**Work to be completed**
Within the listing below, please show every line carrying the string "piłka".
═════ Data section ═════
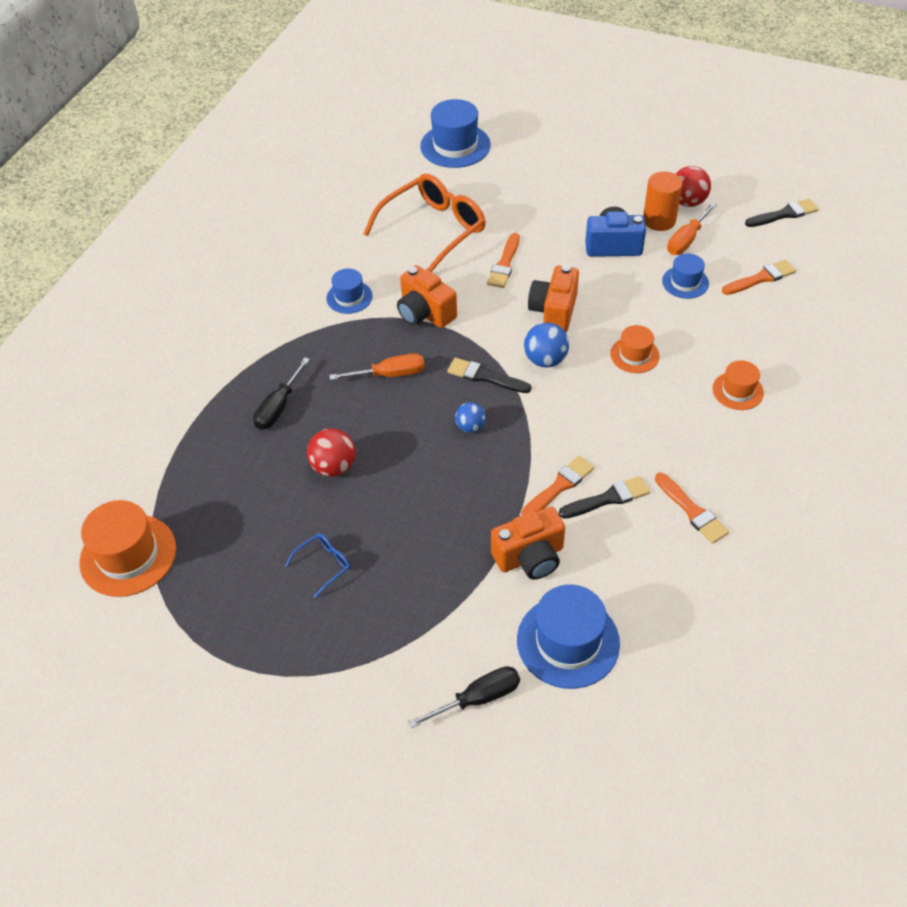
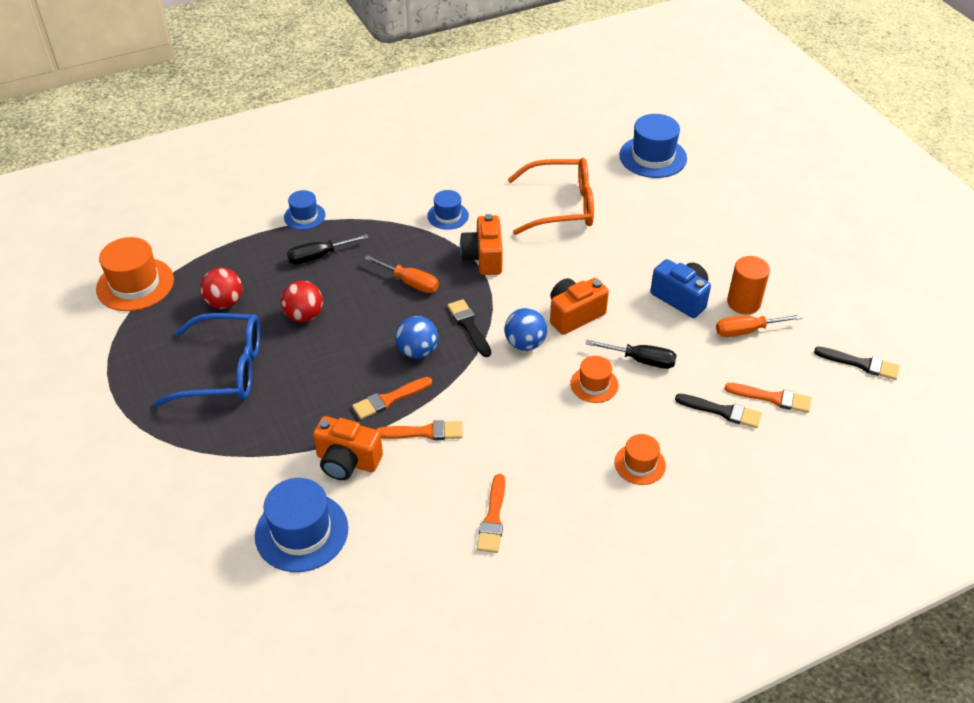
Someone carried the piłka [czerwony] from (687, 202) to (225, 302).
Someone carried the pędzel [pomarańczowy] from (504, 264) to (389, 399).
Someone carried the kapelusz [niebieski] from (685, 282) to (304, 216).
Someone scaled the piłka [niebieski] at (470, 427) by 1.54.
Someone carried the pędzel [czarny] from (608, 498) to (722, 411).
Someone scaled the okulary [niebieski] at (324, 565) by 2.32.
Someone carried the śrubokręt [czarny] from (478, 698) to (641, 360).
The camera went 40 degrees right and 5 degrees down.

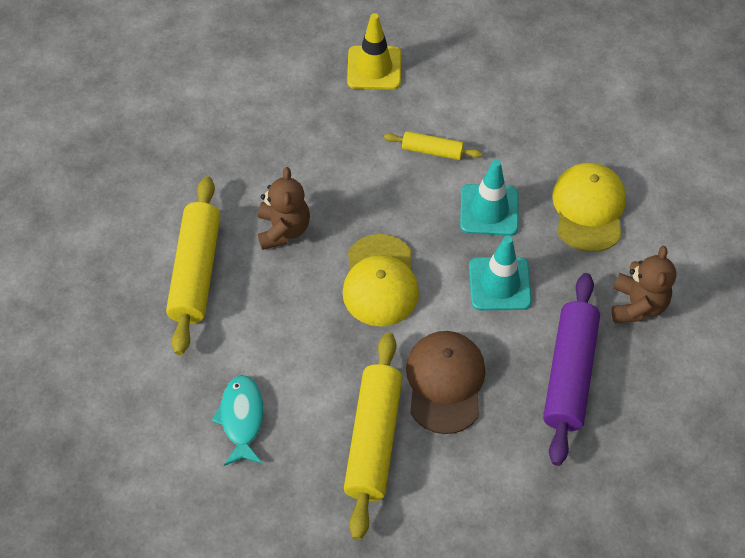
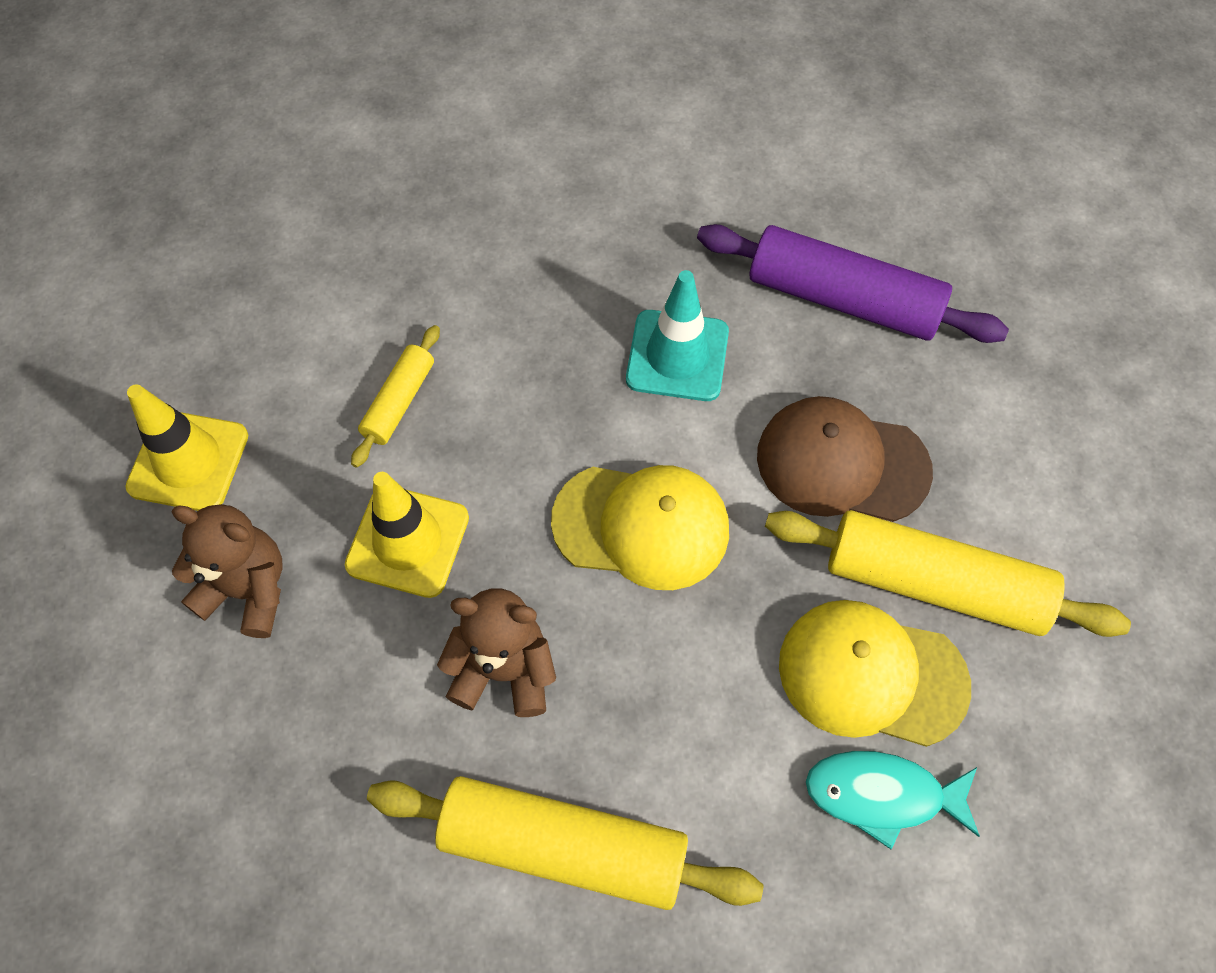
Someone took away the pachołek [turkusowy] at (489, 210).
Someone carried the czapka [żółty] from (588, 209) to (871, 674).
Someone carried the miś [brązowy] from (637, 305) to (248, 590).
Someone put down the pachołek [żółty] at (408, 541).
The camera went 80 degrees left and 5 degrees up.

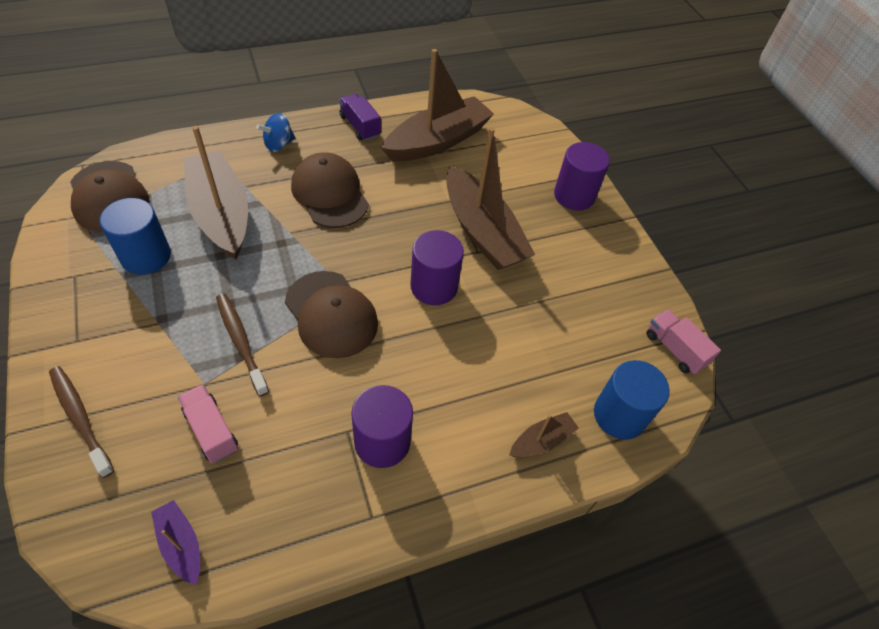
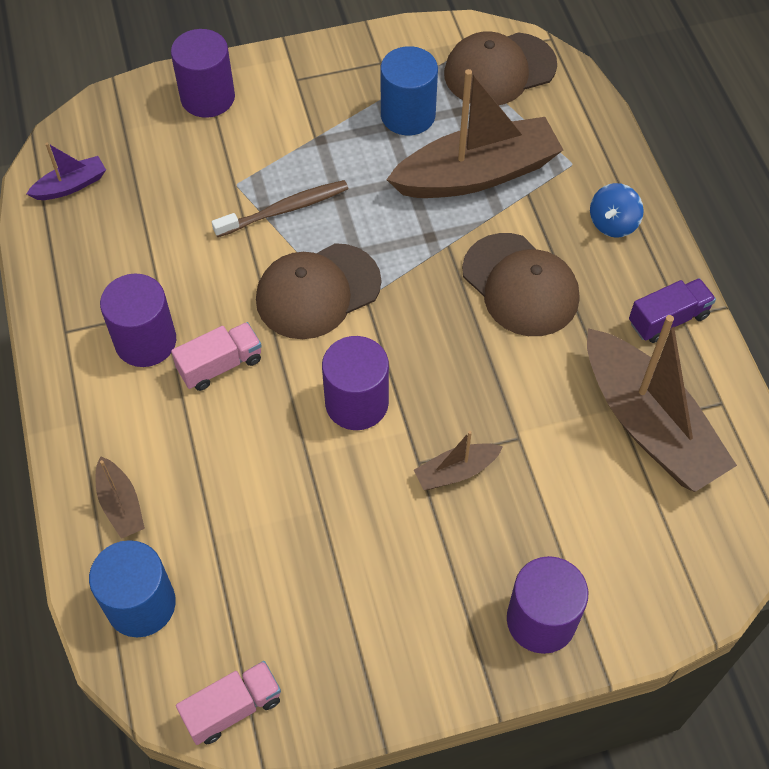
Someone rotated the bączek [niebieski] at (278, 144) by 120 degrees counterclockwise.
Someone scaled the łódka [brązowy] at (482, 232) by 0.45.
Someone rotated the czapka [brązowy] at (330, 194) by 75 degrees clockwise.
Someone swapped the szczoteczka do zębów [brązowy] at (80, 418) for the walec [fioletowy] at (208, 97).
Someone carried the ciężarówka [różowy] from (211, 430) to (220, 365).
The camera went 100 degrees right and 5 degrees up.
═════
**Response area**
Someone carried the piłka [czerwony] from (687, 202) to (225, 302).
Someone scaled the piłka [niebieski] at (470, 427) by 1.54.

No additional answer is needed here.